START INPUT FOR THIS TASK

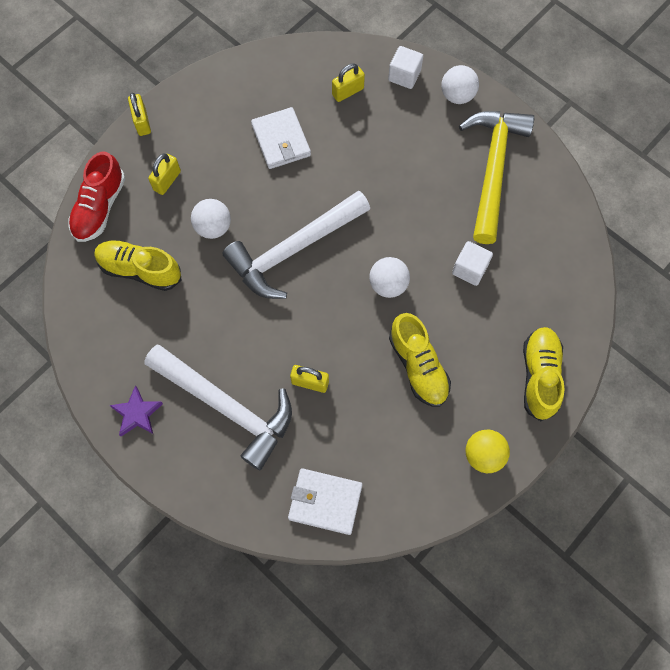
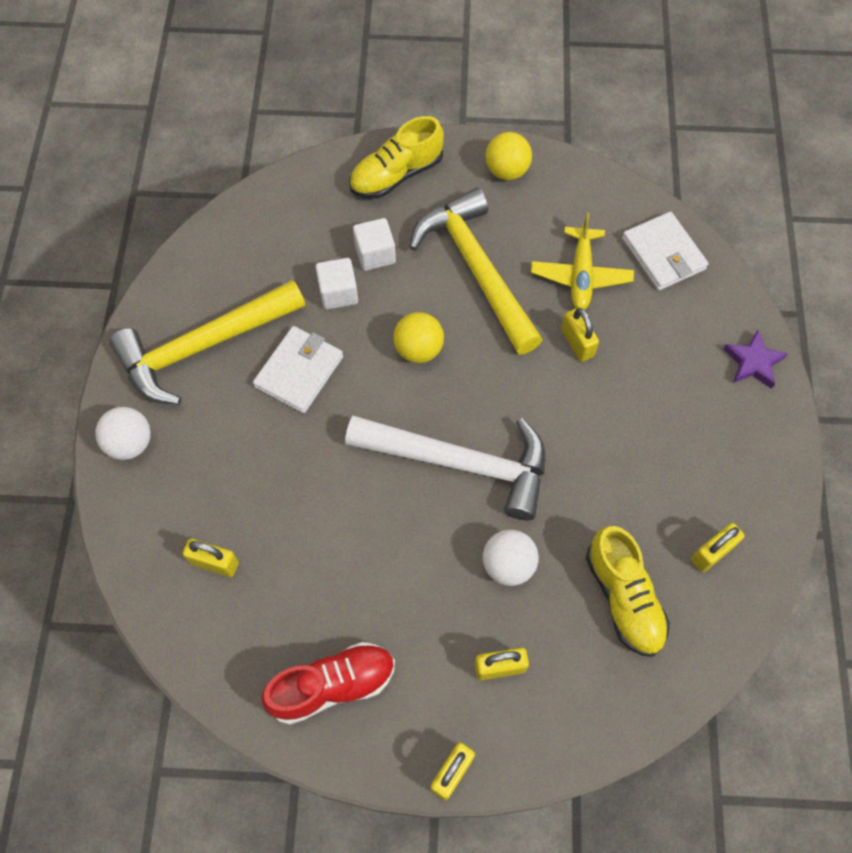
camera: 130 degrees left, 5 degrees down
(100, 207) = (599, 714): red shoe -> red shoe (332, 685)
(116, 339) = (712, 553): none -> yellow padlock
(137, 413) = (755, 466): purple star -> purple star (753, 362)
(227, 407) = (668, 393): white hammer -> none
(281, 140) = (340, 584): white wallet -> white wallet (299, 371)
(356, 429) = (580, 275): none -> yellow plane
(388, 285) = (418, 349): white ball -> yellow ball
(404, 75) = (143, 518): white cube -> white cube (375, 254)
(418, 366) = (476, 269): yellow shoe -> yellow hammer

END INPUT FOR THIS TASK

● EXERCISE GOAL:
Please return the records above exactly as written, dropping every picture.

● SOLUTION:
camera: 130 degrees left, 5 degrees down
(100, 207) = (599, 714): red shoe -> red shoe (332, 685)
(116, 339) = (712, 553): none -> yellow padlock
(137, 413) = (755, 466): purple star -> purple star (753, 362)
(227, 407) = (668, 393): white hammer -> none
(281, 140) = (340, 584): white wallet -> white wallet (299, 371)
(356, 429) = (580, 275): none -> yellow plane
(388, 285) = (418, 349): white ball -> yellow ball
(404, 75) = (143, 518): white cube -> white cube (375, 254)
(418, 366) = (476, 269): yellow shoe -> yellow hammer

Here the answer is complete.